Task statement |
The span to repeat in the listing below runs from the line containing "IC2 pin E: N13 -> N26" to the line containing "V3: AC 12V (LINE, VP) -> AC 12V (GND, LINE)", inclusive. Repeat it exactly, and only it.
● ● ● ● ● ● ●
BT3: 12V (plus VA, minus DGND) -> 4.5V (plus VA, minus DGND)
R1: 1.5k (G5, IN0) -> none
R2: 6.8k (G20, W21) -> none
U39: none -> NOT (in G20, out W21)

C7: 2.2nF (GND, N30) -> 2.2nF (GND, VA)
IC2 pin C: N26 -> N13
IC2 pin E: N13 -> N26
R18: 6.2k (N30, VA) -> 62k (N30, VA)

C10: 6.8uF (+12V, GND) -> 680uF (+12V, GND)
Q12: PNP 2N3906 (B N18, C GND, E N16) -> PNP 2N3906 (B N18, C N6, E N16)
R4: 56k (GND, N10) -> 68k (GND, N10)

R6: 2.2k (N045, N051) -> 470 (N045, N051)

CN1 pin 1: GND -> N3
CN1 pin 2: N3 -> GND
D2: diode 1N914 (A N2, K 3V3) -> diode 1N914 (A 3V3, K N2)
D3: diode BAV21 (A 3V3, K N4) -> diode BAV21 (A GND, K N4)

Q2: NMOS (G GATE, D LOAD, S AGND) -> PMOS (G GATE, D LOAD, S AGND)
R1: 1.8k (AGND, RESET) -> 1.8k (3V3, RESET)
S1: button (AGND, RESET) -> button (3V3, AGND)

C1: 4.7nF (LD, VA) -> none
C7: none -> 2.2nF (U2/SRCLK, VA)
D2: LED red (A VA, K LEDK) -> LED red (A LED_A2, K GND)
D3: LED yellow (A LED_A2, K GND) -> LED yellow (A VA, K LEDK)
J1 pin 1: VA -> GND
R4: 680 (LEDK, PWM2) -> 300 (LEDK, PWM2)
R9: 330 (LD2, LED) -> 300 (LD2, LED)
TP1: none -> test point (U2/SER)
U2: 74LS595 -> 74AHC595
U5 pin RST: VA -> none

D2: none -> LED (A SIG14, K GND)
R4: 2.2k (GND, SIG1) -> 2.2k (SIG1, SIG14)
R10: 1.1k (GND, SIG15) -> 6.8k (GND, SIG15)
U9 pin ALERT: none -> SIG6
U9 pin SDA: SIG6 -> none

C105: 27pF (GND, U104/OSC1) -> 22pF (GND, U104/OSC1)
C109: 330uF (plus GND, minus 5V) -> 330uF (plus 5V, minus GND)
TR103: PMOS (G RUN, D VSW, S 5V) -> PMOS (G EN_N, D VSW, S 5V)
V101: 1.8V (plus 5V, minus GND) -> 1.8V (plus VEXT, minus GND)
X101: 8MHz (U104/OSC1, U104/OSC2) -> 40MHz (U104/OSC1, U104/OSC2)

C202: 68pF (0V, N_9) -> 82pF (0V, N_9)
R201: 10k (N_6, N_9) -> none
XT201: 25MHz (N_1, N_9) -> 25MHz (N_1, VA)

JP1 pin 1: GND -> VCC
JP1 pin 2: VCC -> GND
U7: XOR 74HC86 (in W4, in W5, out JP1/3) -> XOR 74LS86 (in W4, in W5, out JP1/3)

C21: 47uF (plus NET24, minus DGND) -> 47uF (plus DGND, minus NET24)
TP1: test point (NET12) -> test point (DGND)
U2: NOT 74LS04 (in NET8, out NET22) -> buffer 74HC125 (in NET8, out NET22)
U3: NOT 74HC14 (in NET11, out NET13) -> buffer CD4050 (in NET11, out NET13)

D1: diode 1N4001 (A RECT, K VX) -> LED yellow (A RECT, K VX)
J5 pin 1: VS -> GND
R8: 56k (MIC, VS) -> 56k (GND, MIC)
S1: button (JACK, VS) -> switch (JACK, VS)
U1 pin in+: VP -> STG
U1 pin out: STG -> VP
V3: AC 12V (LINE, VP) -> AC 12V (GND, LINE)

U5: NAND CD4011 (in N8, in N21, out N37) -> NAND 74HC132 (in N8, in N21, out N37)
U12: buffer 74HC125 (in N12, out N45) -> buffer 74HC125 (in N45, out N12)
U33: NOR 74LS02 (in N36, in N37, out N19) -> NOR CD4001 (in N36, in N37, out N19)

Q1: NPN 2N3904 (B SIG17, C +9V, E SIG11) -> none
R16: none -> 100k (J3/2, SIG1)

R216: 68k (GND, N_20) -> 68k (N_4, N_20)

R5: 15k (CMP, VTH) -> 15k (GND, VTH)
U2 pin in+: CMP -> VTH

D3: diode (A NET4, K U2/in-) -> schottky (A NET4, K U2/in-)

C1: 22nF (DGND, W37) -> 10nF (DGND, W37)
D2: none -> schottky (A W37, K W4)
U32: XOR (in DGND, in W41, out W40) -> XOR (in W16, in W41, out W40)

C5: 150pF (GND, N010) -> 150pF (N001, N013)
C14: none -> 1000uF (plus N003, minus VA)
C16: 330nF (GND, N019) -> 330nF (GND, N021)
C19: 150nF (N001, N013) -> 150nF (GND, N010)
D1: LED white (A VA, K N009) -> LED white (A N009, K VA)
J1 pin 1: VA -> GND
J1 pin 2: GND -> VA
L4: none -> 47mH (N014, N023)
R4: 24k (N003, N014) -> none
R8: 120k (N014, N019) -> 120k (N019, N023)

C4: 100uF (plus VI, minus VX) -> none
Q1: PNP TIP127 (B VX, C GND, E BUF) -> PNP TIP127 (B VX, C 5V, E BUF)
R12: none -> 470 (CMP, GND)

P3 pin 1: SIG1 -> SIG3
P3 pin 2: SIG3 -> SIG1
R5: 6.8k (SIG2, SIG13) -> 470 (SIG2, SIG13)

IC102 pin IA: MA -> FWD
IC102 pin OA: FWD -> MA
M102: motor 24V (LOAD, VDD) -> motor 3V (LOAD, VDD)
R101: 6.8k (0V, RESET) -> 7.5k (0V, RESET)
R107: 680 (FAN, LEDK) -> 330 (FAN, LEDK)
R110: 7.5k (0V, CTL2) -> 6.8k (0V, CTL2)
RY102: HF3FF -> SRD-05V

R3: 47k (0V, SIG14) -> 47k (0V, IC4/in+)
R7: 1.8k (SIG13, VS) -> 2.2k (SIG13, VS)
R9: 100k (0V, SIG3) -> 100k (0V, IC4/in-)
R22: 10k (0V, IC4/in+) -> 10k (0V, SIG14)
● ● ● ● ● ● ●
Result |
IC2 pin E: N13 -> N26
R18: 6.2k (N30, VA) -> 62k (N30, VA)

C10: 6.8uF (+12V, GND) -> 680uF (+12V, GND)
Q12: PNP 2N3906 (B N18, C GND, E N16) -> PNP 2N3906 (B N18, C N6, E N16)
R4: 56k (GND, N10) -> 68k (GND, N10)

R6: 2.2k (N045, N051) -> 470 (N045, N051)

CN1 pin 1: GND -> N3
CN1 pin 2: N3 -> GND
D2: diode 1N914 (A N2, K 3V3) -> diode 1N914 (A 3V3, K N2)
D3: diode BAV21 (A 3V3, K N4) -> diode BAV21 (A GND, K N4)

Q2: NMOS (G GATE, D LOAD, S AGND) -> PMOS (G GATE, D LOAD, S AGND)
R1: 1.8k (AGND, RESET) -> 1.8k (3V3, RESET)
S1: button (AGND, RESET) -> button (3V3, AGND)

C1: 4.7nF (LD, VA) -> none
C7: none -> 2.2nF (U2/SRCLK, VA)
D2: LED red (A VA, K LEDK) -> LED red (A LED_A2, K GND)
D3: LED yellow (A LED_A2, K GND) -> LED yellow (A VA, K LEDK)
J1 pin 1: VA -> GND
R4: 680 (LEDK, PWM2) -> 300 (LEDK, PWM2)
R9: 330 (LD2, LED) -> 300 (LD2, LED)
TP1: none -> test point (U2/SER)
U2: 74LS595 -> 74AHC595
U5 pin RST: VA -> none

D2: none -> LED (A SIG14, K GND)
R4: 2.2k (GND, SIG1) -> 2.2k (SIG1, SIG14)
R10: 1.1k (GND, SIG15) -> 6.8k (GND, SIG15)
U9 pin ALERT: none -> SIG6
U9 pin SDA: SIG6 -> none

C105: 27pF (GND, U104/OSC1) -> 22pF (GND, U104/OSC1)
C109: 330uF (plus GND, minus 5V) -> 330uF (plus 5V, minus GND)
TR103: PMOS (G RUN, D VSW, S 5V) -> PMOS (G EN_N, D VSW, S 5V)
V101: 1.8V (plus 5V, minus GND) -> 1.8V (plus VEXT, minus GND)
X101: 8MHz (U104/OSC1, U104/OSC2) -> 40MHz (U104/OSC1, U104/OSC2)

C202: 68pF (0V, N_9) -> 82pF (0V, N_9)
R201: 10k (N_6, N_9) -> none
XT201: 25MHz (N_1, N_9) -> 25MHz (N_1, VA)

JP1 pin 1: GND -> VCC
JP1 pin 2: VCC -> GND
U7: XOR 74HC86 (in W4, in W5, out JP1/3) -> XOR 74LS86 (in W4, in W5, out JP1/3)

C21: 47uF (plus NET24, minus DGND) -> 47uF (plus DGND, minus NET24)
TP1: test point (NET12) -> test point (DGND)
U2: NOT 74LS04 (in NET8, out NET22) -> buffer 74HC125 (in NET8, out NET22)
U3: NOT 74HC14 (in NET11, out NET13) -> buffer CD4050 (in NET11, out NET13)

D1: diode 1N4001 (A RECT, K VX) -> LED yellow (A RECT, K VX)
J5 pin 1: VS -> GND
R8: 56k (MIC, VS) -> 56k (GND, MIC)
S1: button (JACK, VS) -> switch (JACK, VS)
U1 pin in+: VP -> STG
U1 pin out: STG -> VP
V3: AC 12V (LINE, VP) -> AC 12V (GND, LINE)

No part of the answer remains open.